What to do ->
Starting at the line that contains "D212: zener 15V (A GND, K n25) -> none", print every remaining line of the entries, unchanged, and output nothing more.

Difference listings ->
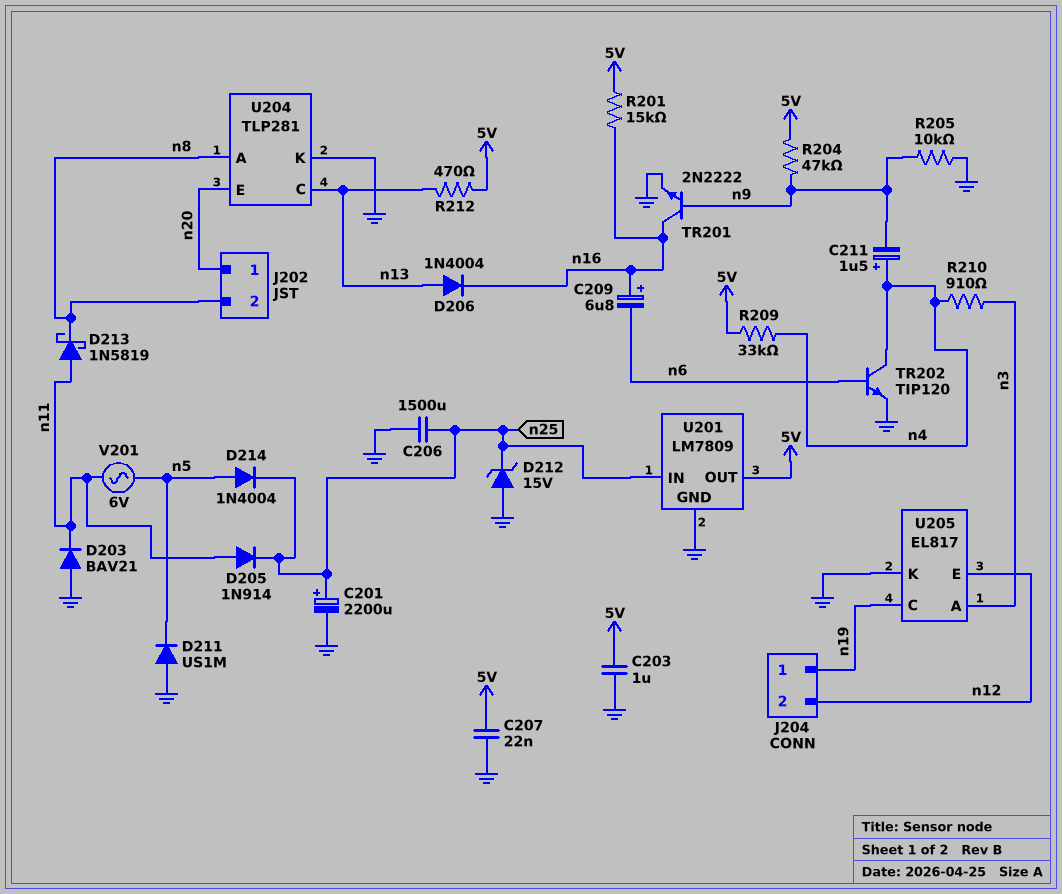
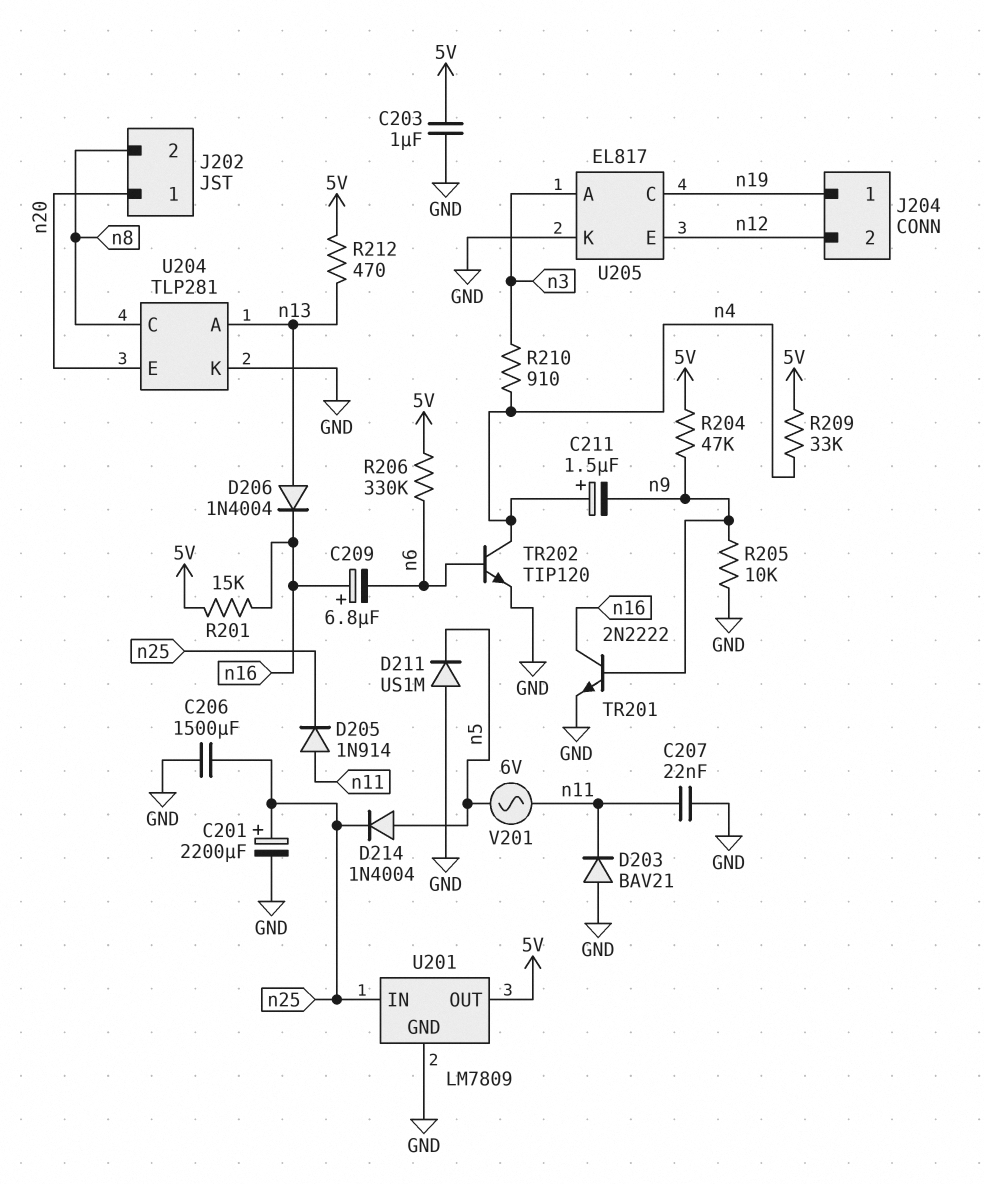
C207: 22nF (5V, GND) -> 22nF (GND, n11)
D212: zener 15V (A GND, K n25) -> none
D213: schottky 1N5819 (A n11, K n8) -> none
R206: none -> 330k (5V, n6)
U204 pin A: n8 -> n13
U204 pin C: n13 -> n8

Result for this task ->
D212: zener 15V (A GND, K n25) -> none
D213: schottky 1N5819 (A n11, K n8) -> none
R206: none -> 330k (5V, n6)
U204 pin A: n8 -> n13
U204 pin C: n13 -> n8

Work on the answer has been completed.